**Action item**
The records below should be written out again, exactly.

Records from a dataset:
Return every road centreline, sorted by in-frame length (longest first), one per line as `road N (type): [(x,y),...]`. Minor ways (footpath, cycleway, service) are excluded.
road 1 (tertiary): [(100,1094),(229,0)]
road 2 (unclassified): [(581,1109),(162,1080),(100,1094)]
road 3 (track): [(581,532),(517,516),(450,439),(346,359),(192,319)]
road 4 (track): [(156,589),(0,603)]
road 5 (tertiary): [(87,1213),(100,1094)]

**Answer for the task**
Return every road centreline, sorted by in-frame length (longest first), one per line as `road N (type): [(x,y),...]`. Minor ways (footpath, cycleway, service) are excluded.
road 1 (tertiary): [(100,1094),(229,0)]
road 2 (unclassified): [(581,1109),(162,1080),(100,1094)]
road 3 (track): [(581,532),(517,516),(450,439),(346,359),(192,319)]
road 4 (track): [(156,589),(0,603)]
road 5 (tertiary): [(87,1213),(100,1094)]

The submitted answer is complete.